[Stored items]

+-------+

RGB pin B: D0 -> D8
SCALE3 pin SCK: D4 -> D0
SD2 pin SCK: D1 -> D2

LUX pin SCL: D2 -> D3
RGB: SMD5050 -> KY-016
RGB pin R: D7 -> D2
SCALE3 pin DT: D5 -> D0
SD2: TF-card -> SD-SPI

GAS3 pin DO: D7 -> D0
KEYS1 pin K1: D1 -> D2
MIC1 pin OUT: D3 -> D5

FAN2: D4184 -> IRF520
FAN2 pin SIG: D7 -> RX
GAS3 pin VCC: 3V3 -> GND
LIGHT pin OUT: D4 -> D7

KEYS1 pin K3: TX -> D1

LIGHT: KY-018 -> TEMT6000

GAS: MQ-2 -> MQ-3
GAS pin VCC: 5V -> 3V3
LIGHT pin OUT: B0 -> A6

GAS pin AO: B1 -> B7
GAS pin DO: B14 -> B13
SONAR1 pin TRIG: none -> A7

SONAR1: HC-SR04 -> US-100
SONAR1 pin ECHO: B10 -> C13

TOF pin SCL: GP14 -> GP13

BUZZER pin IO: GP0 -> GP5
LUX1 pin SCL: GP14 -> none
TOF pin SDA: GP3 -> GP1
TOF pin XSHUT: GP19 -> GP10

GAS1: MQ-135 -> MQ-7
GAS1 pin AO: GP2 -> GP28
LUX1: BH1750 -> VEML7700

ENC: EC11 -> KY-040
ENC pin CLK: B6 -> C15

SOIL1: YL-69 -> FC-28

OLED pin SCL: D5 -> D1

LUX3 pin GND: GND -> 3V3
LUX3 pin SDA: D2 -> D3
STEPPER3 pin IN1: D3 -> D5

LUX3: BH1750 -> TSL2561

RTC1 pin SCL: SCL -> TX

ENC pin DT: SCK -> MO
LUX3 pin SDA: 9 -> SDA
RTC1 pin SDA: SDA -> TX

+-------+

### [Exercise prompt]
Once you have checked each line above for the string "none", state how many lines contain it and add nothing more.

### [Answer box]
2